→ **YOUR INSTRUCTIONS**
Scan the data for "glue" and copy the lines it appears in.

== MATERIAL PROVIDED

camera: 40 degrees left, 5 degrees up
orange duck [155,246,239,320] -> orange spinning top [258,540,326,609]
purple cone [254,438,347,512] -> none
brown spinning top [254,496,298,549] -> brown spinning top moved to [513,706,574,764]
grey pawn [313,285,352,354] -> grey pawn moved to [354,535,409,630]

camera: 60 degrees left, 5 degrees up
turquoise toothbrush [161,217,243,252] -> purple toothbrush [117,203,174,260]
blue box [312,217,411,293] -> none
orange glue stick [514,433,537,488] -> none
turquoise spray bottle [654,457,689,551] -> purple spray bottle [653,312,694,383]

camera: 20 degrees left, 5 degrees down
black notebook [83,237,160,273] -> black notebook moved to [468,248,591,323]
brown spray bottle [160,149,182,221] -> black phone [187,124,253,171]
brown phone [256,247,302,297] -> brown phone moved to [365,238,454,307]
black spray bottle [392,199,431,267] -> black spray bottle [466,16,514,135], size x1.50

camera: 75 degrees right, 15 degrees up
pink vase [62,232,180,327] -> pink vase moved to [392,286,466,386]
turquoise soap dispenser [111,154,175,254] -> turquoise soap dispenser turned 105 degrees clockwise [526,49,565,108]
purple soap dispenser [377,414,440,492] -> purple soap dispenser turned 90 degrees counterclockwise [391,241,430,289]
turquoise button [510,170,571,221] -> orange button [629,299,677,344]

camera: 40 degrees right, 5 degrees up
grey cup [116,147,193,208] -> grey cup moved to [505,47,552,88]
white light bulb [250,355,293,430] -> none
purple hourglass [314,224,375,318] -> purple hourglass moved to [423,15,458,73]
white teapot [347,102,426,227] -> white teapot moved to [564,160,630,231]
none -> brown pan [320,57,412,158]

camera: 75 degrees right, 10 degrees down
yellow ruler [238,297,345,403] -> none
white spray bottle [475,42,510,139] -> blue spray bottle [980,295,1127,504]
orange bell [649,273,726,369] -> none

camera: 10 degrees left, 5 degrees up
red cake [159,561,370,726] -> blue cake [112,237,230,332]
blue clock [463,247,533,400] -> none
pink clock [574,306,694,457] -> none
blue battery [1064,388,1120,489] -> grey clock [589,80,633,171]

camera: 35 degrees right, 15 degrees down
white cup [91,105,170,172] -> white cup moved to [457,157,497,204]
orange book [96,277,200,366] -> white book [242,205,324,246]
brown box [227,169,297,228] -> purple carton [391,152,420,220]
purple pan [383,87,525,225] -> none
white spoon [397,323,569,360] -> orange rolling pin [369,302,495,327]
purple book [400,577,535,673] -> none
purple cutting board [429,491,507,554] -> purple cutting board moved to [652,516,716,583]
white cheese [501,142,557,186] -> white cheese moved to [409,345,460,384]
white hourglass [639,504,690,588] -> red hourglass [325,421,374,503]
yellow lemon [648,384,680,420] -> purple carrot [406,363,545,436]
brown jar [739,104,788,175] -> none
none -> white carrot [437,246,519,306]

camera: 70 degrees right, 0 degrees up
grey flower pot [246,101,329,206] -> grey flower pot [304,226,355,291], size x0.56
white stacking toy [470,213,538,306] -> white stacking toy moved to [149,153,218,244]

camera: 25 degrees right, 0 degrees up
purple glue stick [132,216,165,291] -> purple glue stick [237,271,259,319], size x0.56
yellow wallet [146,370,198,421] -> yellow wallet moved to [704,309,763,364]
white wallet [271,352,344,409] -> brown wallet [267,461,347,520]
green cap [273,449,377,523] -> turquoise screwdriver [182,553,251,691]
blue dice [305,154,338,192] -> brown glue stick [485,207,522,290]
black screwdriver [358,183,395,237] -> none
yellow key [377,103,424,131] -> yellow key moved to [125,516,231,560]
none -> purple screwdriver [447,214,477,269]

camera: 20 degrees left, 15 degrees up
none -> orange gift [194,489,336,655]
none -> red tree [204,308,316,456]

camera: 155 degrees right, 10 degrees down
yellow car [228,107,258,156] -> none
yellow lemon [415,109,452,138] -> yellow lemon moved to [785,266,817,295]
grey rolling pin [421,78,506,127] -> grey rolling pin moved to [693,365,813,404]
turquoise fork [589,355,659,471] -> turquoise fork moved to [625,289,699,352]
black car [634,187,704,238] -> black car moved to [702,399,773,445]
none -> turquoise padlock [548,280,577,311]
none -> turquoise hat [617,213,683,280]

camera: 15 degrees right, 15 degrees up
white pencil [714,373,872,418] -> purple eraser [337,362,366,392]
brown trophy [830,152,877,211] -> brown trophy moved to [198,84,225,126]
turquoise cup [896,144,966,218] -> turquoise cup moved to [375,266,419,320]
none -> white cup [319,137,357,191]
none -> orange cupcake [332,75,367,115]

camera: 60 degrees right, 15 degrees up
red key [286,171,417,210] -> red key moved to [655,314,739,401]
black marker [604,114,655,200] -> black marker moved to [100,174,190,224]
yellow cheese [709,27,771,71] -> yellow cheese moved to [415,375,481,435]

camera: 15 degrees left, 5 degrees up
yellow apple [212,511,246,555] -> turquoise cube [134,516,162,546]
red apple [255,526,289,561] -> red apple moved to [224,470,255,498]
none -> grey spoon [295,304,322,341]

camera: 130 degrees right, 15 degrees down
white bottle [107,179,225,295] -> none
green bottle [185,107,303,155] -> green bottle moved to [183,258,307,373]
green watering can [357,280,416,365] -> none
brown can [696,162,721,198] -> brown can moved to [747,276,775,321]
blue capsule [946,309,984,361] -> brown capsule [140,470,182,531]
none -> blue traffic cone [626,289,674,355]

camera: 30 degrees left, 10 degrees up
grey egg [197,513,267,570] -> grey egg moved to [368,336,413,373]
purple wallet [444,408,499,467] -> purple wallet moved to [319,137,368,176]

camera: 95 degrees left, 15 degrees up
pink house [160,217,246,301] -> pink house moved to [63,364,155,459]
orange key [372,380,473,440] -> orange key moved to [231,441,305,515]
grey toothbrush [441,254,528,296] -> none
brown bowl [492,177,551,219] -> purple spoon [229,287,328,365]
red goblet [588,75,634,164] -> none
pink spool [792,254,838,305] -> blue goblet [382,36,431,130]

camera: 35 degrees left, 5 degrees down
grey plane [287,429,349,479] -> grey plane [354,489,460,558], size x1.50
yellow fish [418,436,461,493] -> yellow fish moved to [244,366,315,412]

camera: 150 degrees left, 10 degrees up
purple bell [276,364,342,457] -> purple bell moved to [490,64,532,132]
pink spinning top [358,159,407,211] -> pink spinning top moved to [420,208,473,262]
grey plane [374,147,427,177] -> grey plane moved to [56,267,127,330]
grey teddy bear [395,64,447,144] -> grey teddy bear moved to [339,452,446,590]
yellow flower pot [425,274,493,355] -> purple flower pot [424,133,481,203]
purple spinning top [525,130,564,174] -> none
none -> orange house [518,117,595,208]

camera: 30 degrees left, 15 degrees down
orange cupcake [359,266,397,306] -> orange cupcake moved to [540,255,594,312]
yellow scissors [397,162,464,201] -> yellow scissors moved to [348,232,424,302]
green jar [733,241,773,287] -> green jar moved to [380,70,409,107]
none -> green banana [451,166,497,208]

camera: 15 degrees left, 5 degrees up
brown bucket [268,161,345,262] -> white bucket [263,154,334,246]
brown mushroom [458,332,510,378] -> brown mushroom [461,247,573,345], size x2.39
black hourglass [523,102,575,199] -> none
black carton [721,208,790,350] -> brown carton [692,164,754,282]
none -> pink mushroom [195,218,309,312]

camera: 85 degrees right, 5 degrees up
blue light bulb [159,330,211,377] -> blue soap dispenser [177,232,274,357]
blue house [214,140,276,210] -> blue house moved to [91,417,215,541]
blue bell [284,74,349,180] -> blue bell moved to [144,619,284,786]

====

→ **SOLUTION TO THIS PROBLEM**
orange glue stick [514,433,537,488] -> none
purple glue stick [132,216,165,291] -> purple glue stick [237,271,259,319], size x0.56
blue dice [305,154,338,192] -> brown glue stick [485,207,522,290]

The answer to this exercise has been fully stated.